WORK INSTRUCTIONS:
Would you please return the lines of the entries below starting at the line that has "IC1 pin in+: N006 -> N016" and ending at the line that has "R6: 1.2k (N_1, N_10) -> 750 (N_1, N_10)", both included, exactly as they are?

SUPPLIED MATERIAL:
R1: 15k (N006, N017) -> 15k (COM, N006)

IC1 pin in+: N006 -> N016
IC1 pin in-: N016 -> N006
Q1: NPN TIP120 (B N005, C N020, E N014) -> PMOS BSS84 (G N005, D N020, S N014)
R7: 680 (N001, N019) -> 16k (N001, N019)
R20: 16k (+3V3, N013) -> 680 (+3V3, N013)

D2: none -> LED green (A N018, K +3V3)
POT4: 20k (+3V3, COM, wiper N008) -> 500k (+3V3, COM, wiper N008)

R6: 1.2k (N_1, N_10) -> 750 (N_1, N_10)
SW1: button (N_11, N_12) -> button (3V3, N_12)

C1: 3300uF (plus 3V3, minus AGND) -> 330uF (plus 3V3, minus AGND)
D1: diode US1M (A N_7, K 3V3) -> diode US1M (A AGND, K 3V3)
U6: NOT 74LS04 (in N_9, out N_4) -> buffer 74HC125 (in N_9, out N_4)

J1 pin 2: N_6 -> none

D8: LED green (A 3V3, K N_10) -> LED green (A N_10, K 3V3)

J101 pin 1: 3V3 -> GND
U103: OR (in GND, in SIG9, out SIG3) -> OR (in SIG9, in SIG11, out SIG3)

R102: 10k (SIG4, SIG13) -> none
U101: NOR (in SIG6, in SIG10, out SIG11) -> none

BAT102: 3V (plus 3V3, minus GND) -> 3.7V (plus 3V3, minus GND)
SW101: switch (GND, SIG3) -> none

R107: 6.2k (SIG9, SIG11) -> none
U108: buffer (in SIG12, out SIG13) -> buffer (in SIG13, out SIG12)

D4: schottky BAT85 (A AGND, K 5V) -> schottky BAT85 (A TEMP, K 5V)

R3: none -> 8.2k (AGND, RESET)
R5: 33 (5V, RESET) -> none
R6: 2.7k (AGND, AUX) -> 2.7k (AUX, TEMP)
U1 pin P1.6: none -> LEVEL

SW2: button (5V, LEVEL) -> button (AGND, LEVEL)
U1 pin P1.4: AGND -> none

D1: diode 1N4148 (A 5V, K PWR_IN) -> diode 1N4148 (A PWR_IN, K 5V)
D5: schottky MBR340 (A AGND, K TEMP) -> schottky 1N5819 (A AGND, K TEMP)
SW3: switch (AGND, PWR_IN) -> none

RESULT OF THE TASK:
IC1 pin in+: N006 -> N016
IC1 pin in-: N016 -> N006
Q1: NPN TIP120 (B N005, C N020, E N014) -> PMOS BSS84 (G N005, D N020, S N014)
R7: 680 (N001, N019) -> 16k (N001, N019)
R20: 16k (+3V3, N013) -> 680 (+3V3, N013)

D2: none -> LED green (A N018, K +3V3)
POT4: 20k (+3V3, COM, wiper N008) -> 500k (+3V3, COM, wiper N008)

R6: 1.2k (N_1, N_10) -> 750 (N_1, N_10)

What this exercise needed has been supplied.